Exercise objective:
From the line containing "pink wallet: 2 -> 3" to the end of the data, retype every line exactly and nothing else. Drop the pictures.

Object tracking records:
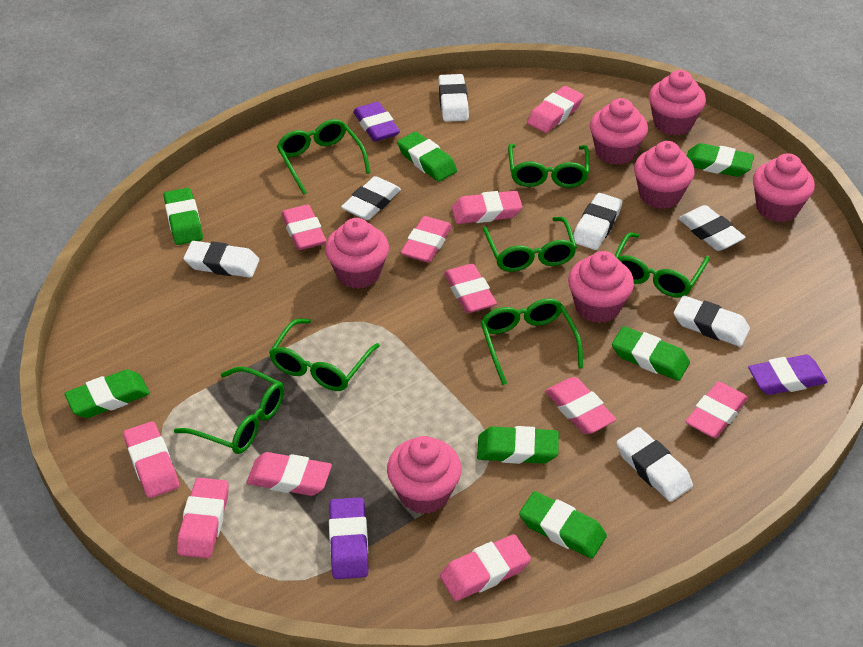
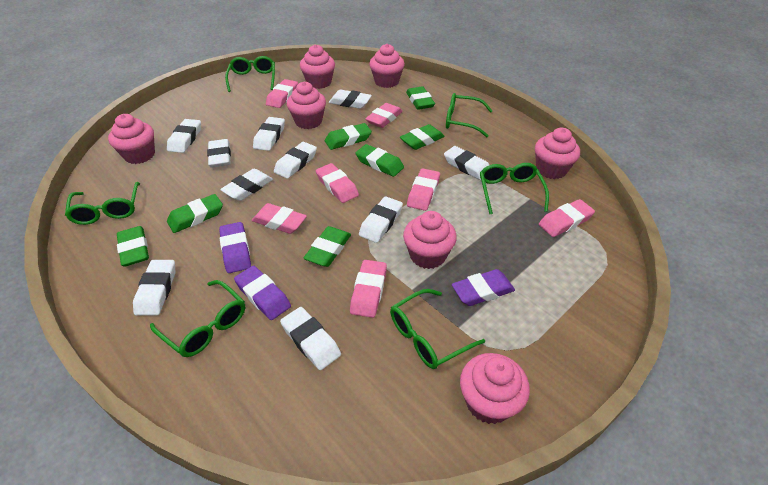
green glasses: 7 -> 6
pink eraser: 11 -> 7
white eraser: 7 -> 10

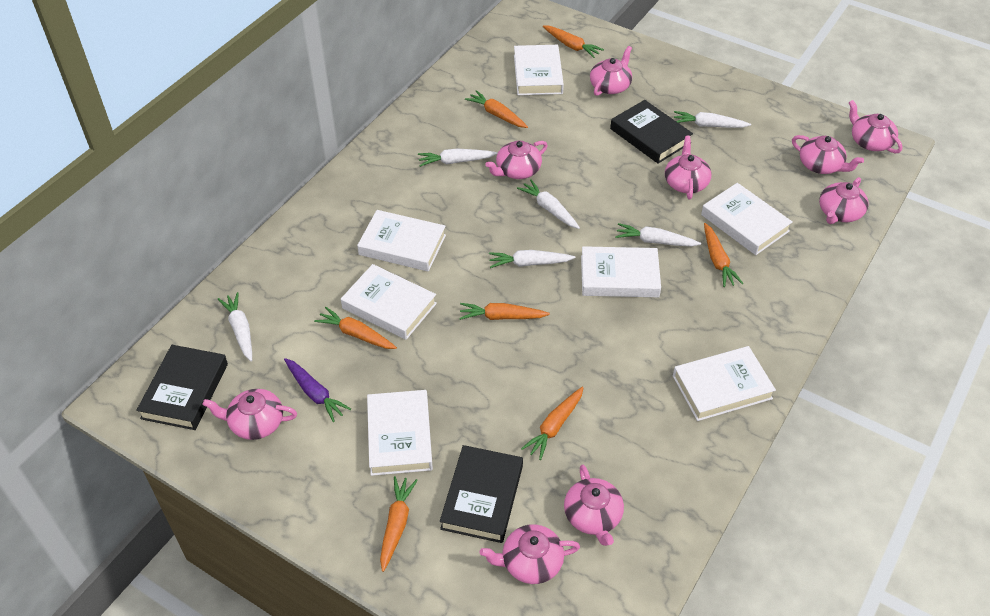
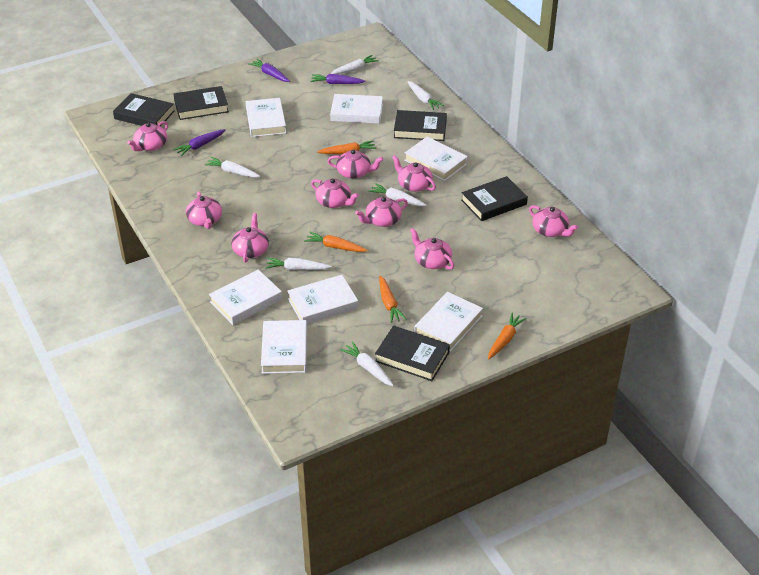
black book: 3 -> 5
orange carrot: 7 -> 4
purple carrot: 1 -> 3

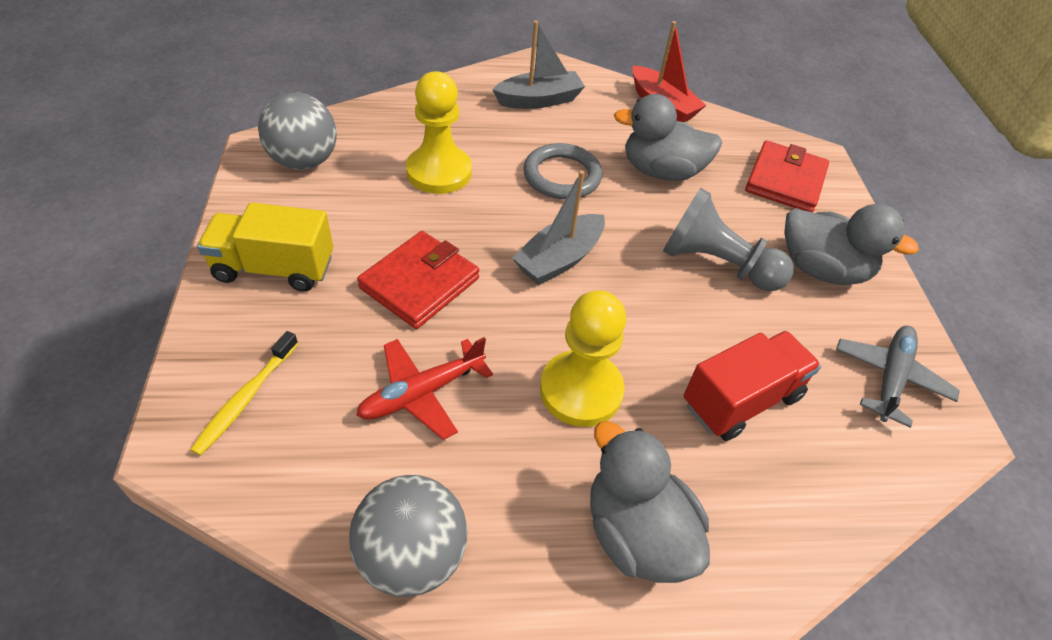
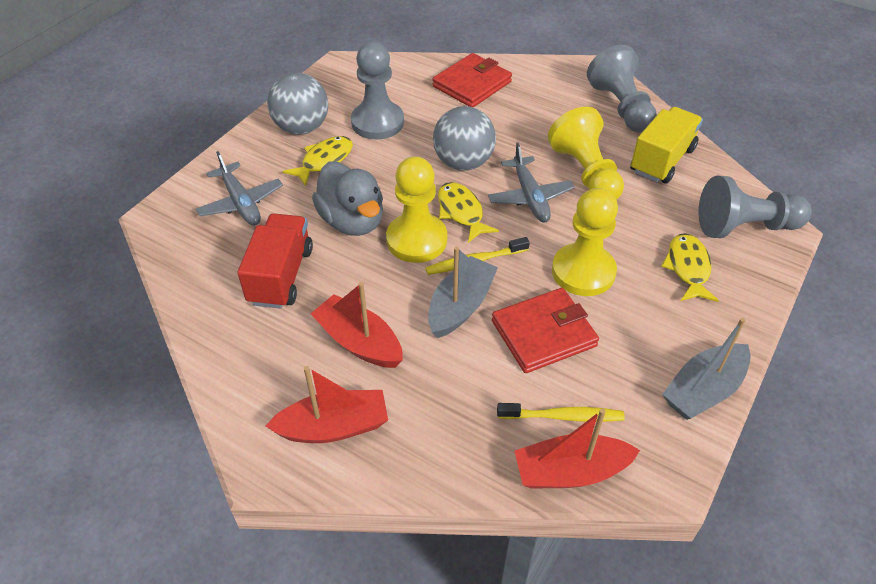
grey duck: 3 -> 1
grey pawn: 1 -> 3
grey plane: 1 -> 2
grey ring: 1 -> 0
red boat: 1 -> 3
red plane: 1 -> 0
yellow fish: 0 -> 3
yellow pawn: 2 -> 3
yellow toothbrush: 1 -> 2

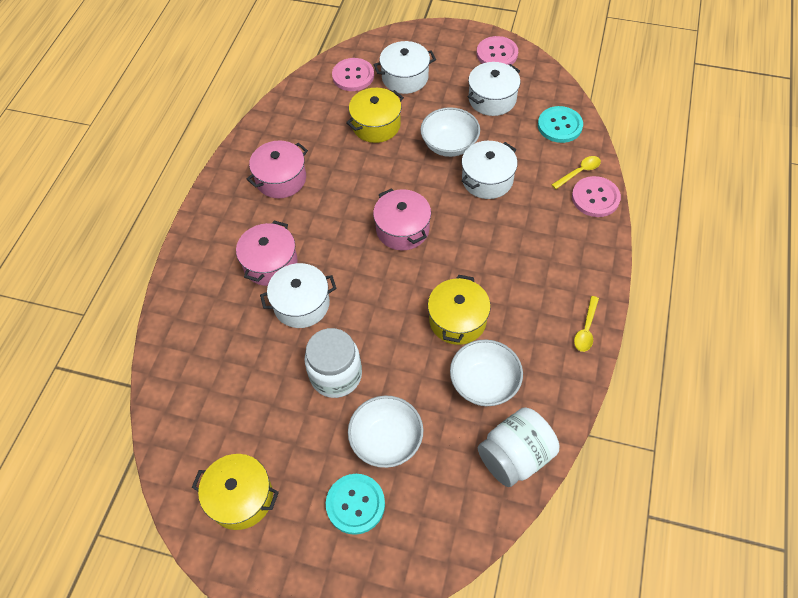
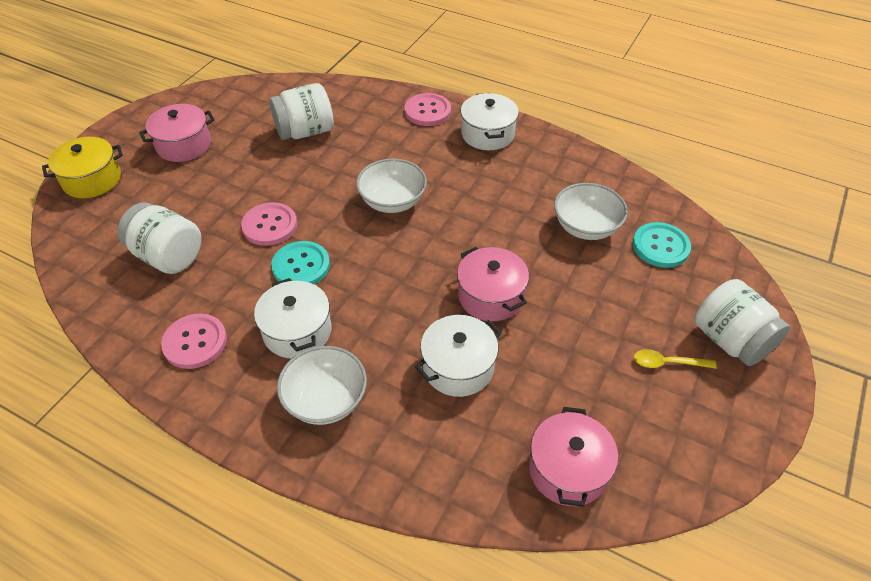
white jar: 2 -> 3
white pot: 4 -> 3
yellow pot: 3 -> 1
yellow spoon: 2 -> 1

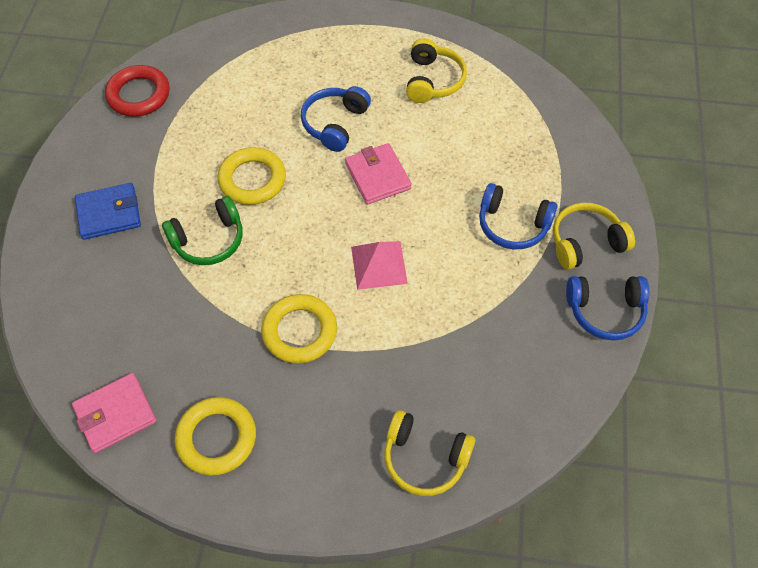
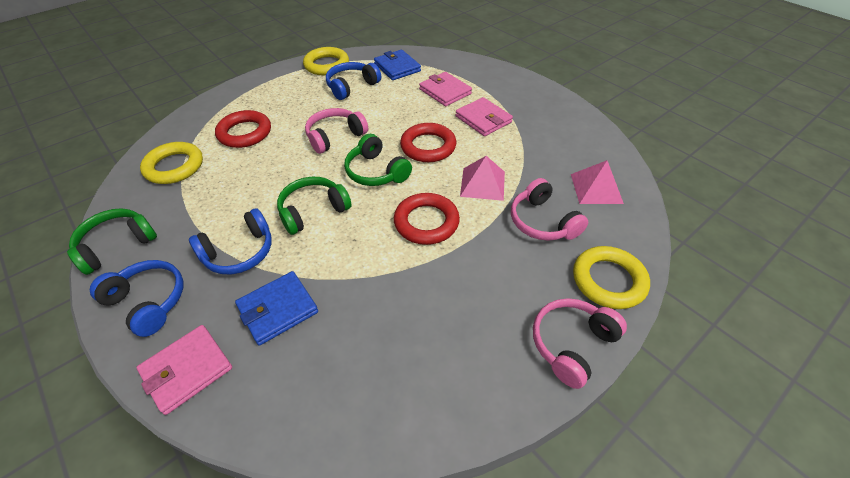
blue wallet: 1 -> 2
green headphones: 1 -> 3
pink headphones: 0 -> 3
pink pyramid: 1 -> 2
pink wallet: 2 -> 3
red ring: 1 -> 3
yellow headphones: 3 -> 0

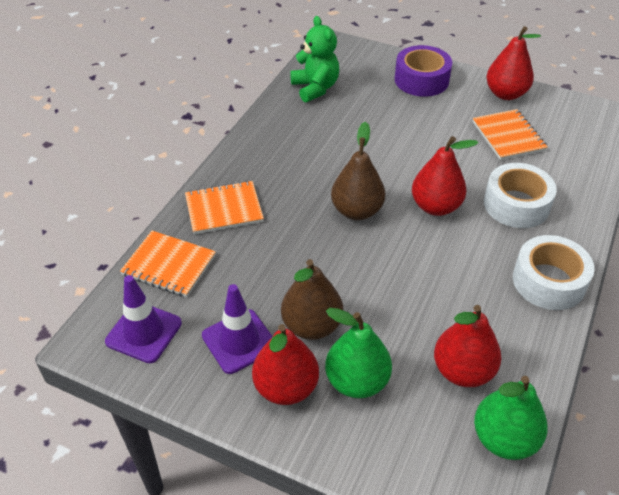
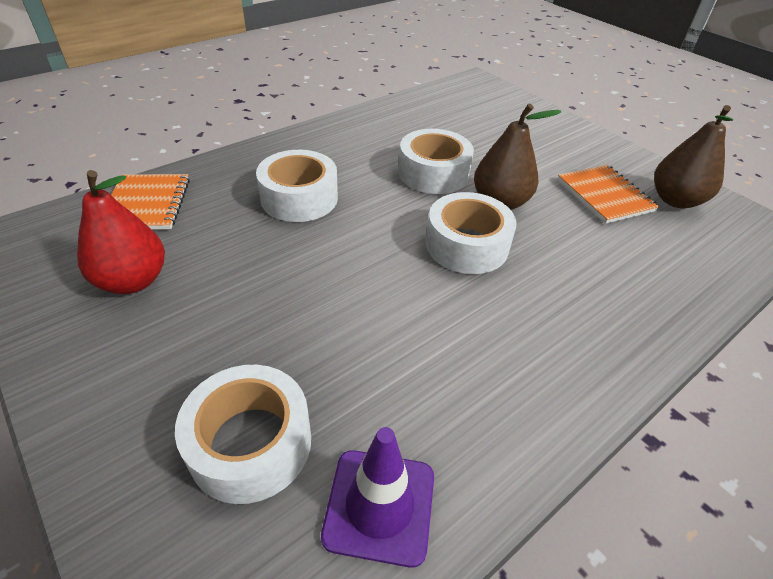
green pear: 2 -> 0
green teddy bear: 1 -> 0
orange notebook: 3 -> 2
purple tape: 1 -> 0
purple traffic cone: 2 -> 1
red pear: 4 -> 1
white tape: 2 -> 4

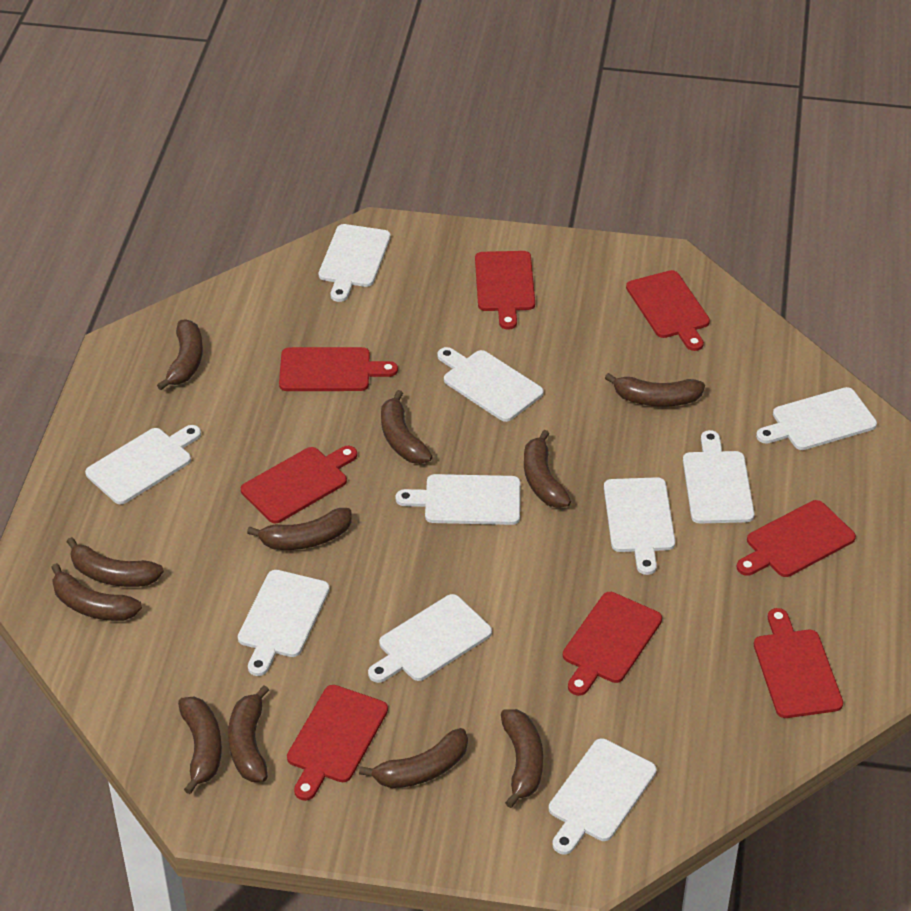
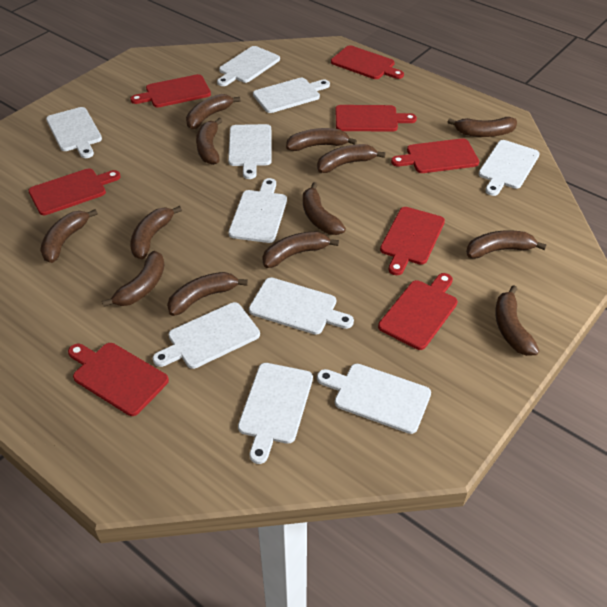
brown banana: 11 -> 13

Response:
pink wallet: 2 -> 3
red ring: 1 -> 3
yellow headphones: 3 -> 0

green pear: 2 -> 0
green teddy bear: 1 -> 0
orange notebook: 3 -> 2
purple tape: 1 -> 0
purple traffic cone: 2 -> 1
red pear: 4 -> 1
white tape: 2 -> 4

brown banana: 11 -> 13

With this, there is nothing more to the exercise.